[[ DATA, beginning ]]

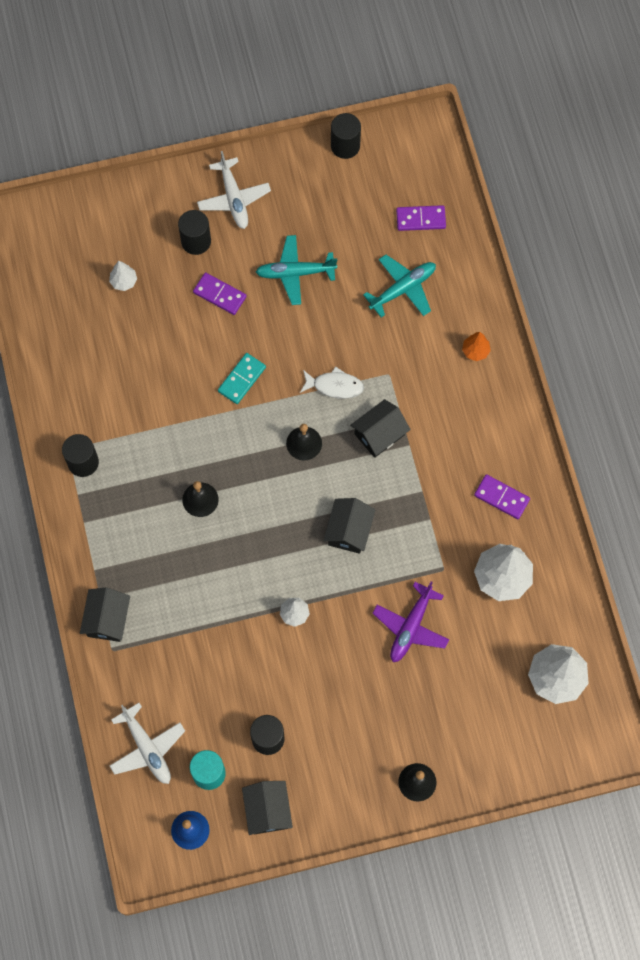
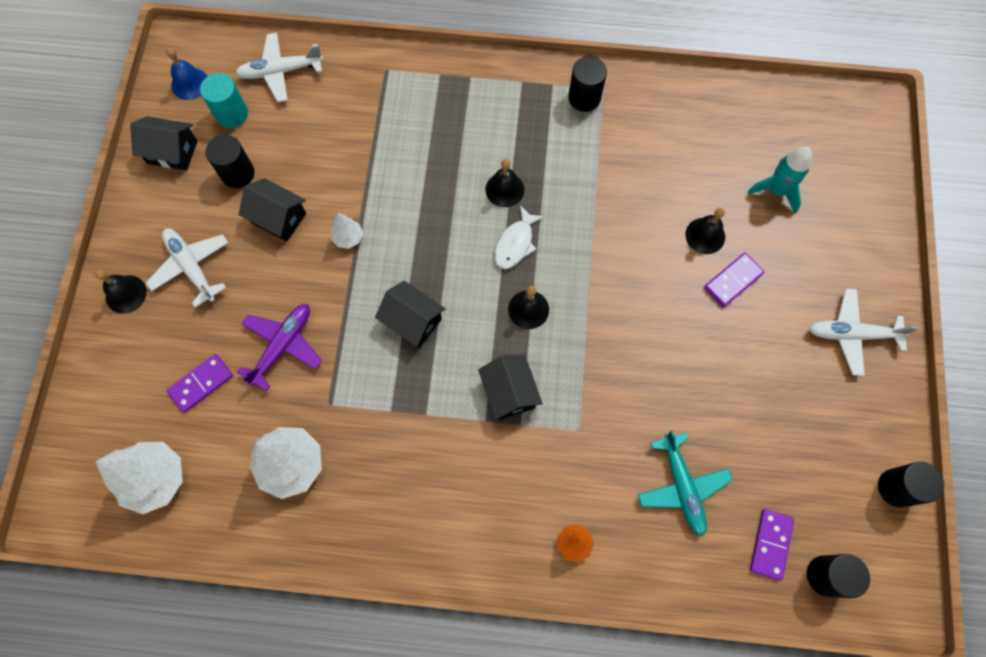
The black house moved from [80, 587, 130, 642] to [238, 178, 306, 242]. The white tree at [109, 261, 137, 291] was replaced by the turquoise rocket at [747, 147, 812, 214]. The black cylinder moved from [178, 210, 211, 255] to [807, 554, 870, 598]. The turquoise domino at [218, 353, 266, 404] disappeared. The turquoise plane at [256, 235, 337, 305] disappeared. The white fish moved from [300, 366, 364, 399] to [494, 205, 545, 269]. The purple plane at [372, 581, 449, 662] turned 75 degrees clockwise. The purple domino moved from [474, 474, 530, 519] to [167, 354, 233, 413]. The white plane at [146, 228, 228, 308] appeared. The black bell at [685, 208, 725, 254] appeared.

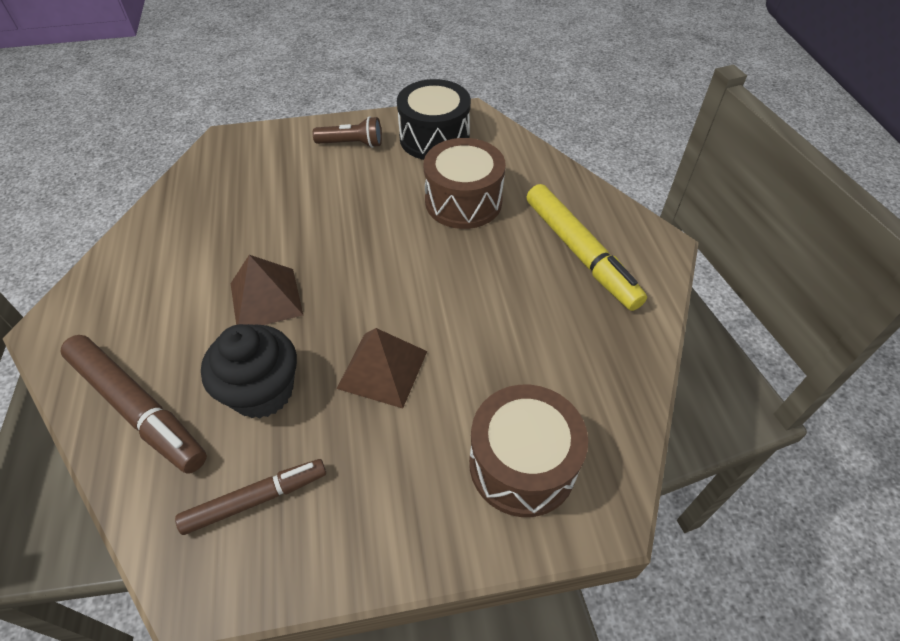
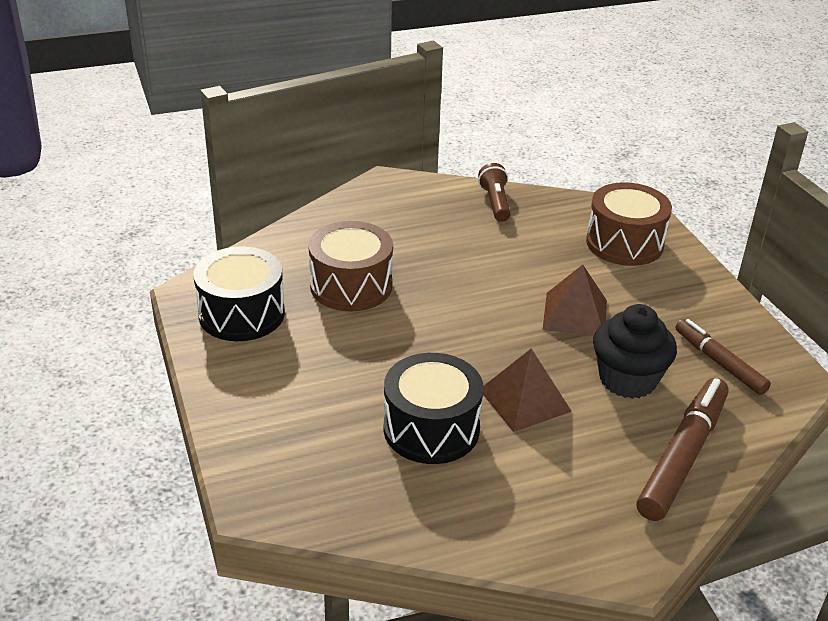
The brown flashlight moved from [312, 116, 382, 148] to [478, 163, 511, 222]. The yellow marker at [527, 184, 647, 311] disappeared. The black drum at [384, 353, 484, 464] appeared.

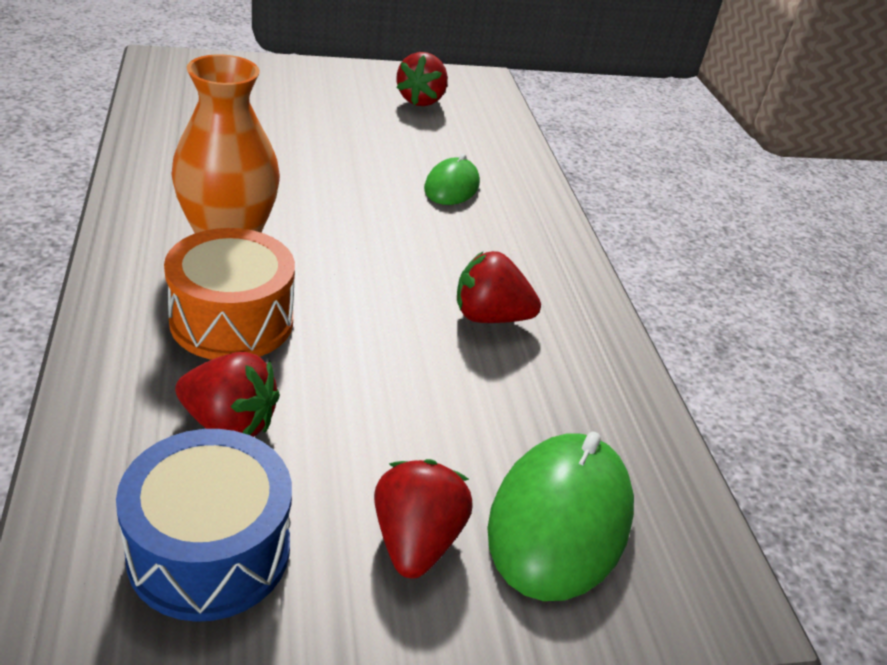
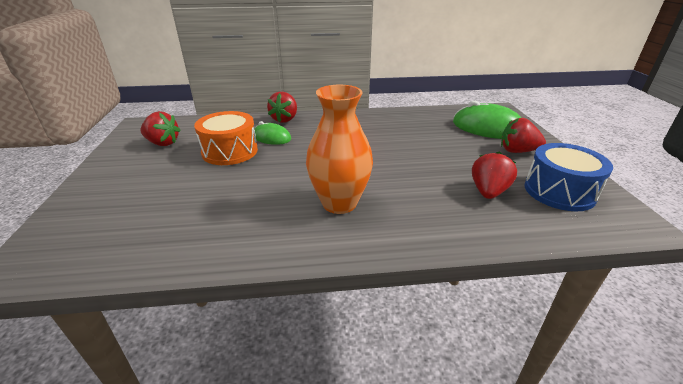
The orange drum moved from [164, 228, 295, 360] to [194, 111, 258, 165]. The red strawberry moved from [457, 251, 541, 323] to [267, 92, 297, 123].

[[ DATA, end ]]

• WORK ITEM:
Where "drum" occurs in a line of the data above, count that line. Give the final count and no other words.

• THE COMPLETED TASK:
2